INFORMATION PROVIDED Start Marker

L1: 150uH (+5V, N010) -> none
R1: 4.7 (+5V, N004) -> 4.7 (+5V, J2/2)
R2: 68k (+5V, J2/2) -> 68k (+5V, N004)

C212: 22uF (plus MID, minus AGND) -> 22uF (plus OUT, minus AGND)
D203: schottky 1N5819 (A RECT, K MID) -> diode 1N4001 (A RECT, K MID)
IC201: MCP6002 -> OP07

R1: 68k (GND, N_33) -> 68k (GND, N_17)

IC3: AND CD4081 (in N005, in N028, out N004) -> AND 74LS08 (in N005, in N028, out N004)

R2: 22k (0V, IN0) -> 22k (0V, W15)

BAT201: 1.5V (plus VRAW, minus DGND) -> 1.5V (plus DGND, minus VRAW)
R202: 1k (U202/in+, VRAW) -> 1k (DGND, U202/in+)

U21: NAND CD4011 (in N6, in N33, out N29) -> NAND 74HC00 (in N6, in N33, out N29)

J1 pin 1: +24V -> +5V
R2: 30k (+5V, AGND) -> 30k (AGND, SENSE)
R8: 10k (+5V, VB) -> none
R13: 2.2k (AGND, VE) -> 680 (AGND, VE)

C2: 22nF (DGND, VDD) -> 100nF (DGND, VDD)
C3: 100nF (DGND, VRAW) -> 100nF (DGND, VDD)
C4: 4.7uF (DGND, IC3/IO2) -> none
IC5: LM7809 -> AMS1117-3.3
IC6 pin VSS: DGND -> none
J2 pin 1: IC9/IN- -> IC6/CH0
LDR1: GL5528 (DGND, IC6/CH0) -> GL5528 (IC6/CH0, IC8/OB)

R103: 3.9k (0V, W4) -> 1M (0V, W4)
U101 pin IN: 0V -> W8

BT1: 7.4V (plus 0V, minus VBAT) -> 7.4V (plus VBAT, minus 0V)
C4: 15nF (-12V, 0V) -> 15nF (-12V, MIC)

INFORMATION PROVIDED End Marker

▸ **WORK ORDER**: Check each line above for the string "VRAW" and copy the ones that have it.

▸ **RESPONSE BOX**:
BAT201: 1.5V (plus VRAW, minus DGND) -> 1.5V (plus DGND, minus VRAW)
R202: 1k (U202/in+, VRAW) -> 1k (DGND, U202/in+)
C3: 100nF (DGND, VRAW) -> 100nF (DGND, VDD)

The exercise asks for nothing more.